AIM OF THE TASK
Retype nothing but the lines from the start of the material up to and including the line with "D1: diode 1N914 (A AC1, K +5V) -> none". Pictures don't belong in the copy.

-------- TASK INPUT --------

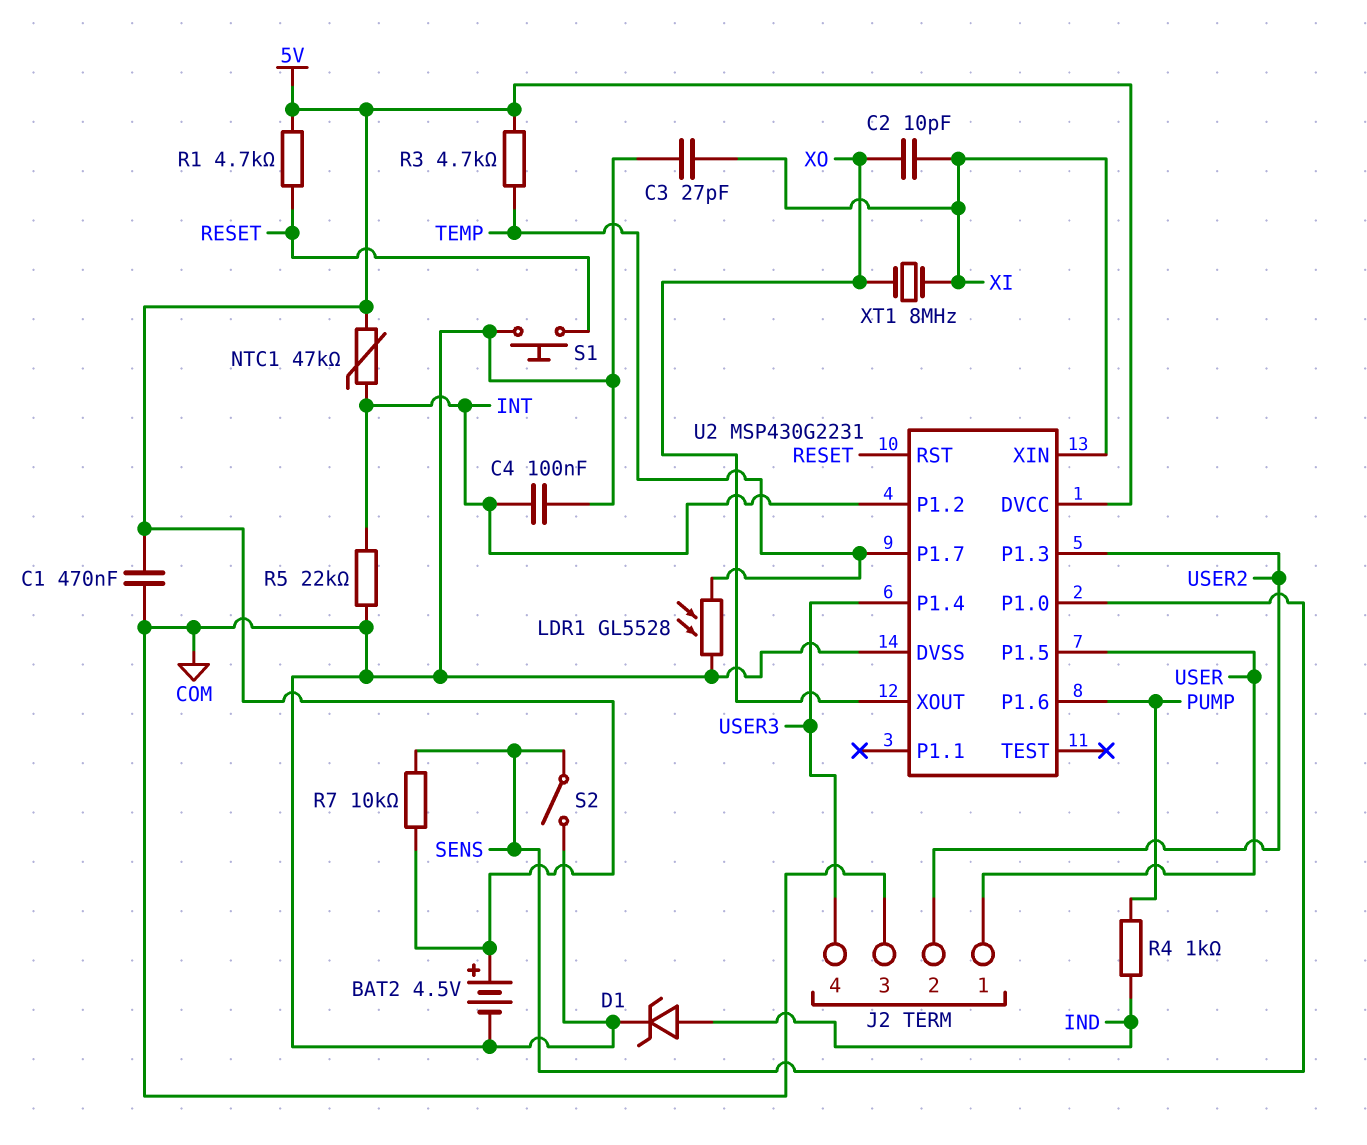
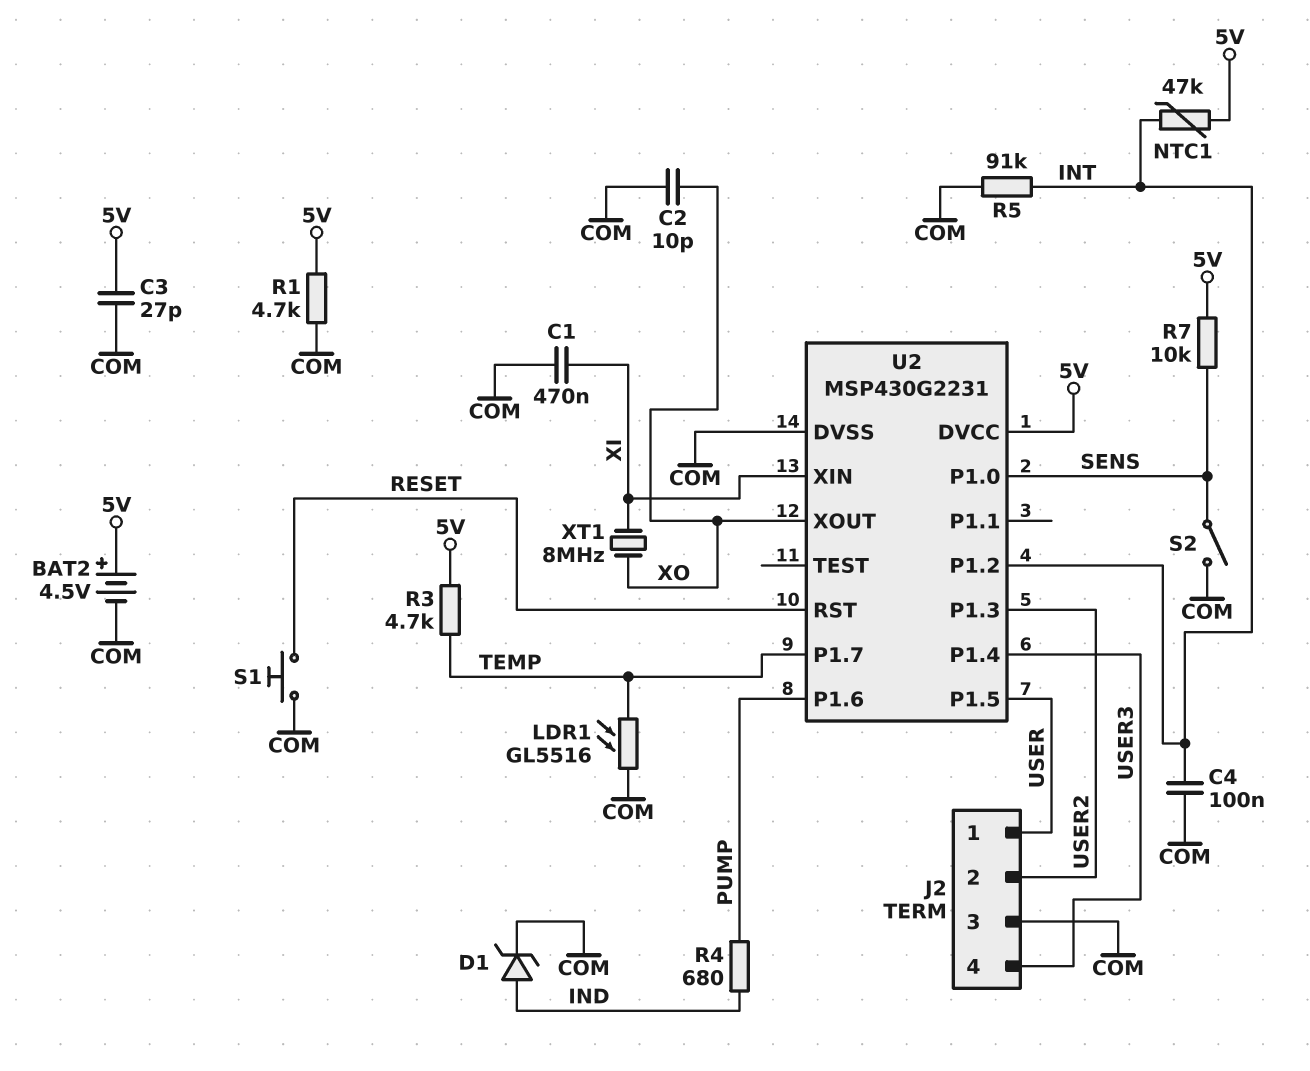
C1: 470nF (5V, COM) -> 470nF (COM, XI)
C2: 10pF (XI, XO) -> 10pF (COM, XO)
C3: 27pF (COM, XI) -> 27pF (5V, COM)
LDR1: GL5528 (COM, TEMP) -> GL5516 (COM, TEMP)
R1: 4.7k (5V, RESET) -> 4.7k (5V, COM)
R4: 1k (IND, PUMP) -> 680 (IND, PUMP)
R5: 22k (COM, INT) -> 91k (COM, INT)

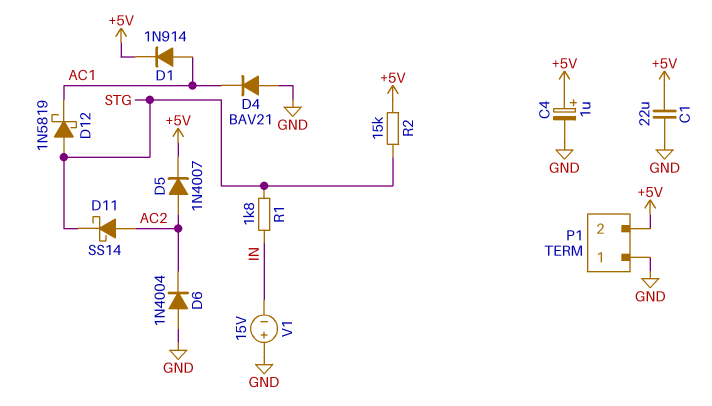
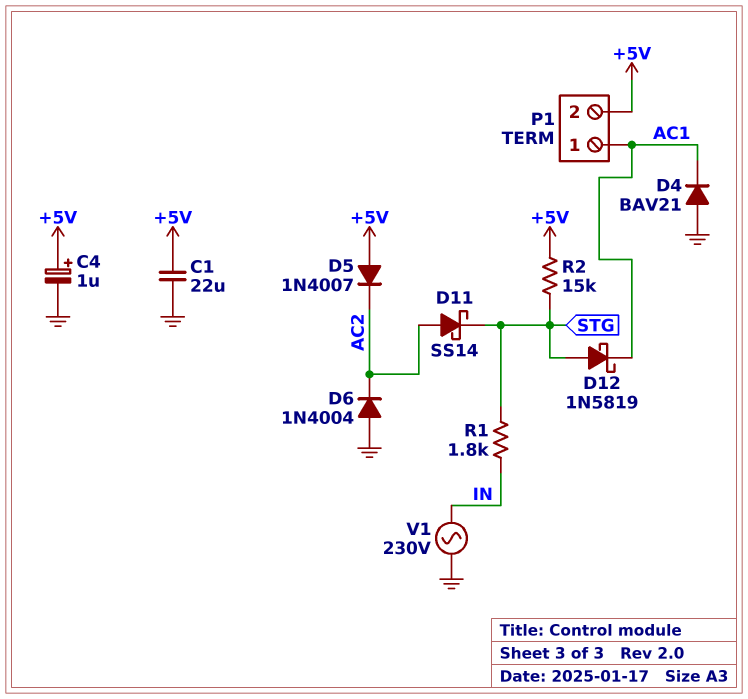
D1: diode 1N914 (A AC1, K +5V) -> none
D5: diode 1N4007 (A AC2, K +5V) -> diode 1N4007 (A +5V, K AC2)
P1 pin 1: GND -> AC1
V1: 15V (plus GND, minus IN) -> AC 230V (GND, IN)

--------

RESPONSE AREA
C1: 470nF (5V, COM) -> 470nF (COM, XI)
C2: 10pF (XI, XO) -> 10pF (COM, XO)
C3: 27pF (COM, XI) -> 27pF (5V, COM)
LDR1: GL5528 (COM, TEMP) -> GL5516 (COM, TEMP)
R1: 4.7k (5V, RESET) -> 4.7k (5V, COM)
R4: 1k (IND, PUMP) -> 680 (IND, PUMP)
R5: 22k (COM, INT) -> 91k (COM, INT)

D1: diode 1N914 (A AC1, K +5V) -> none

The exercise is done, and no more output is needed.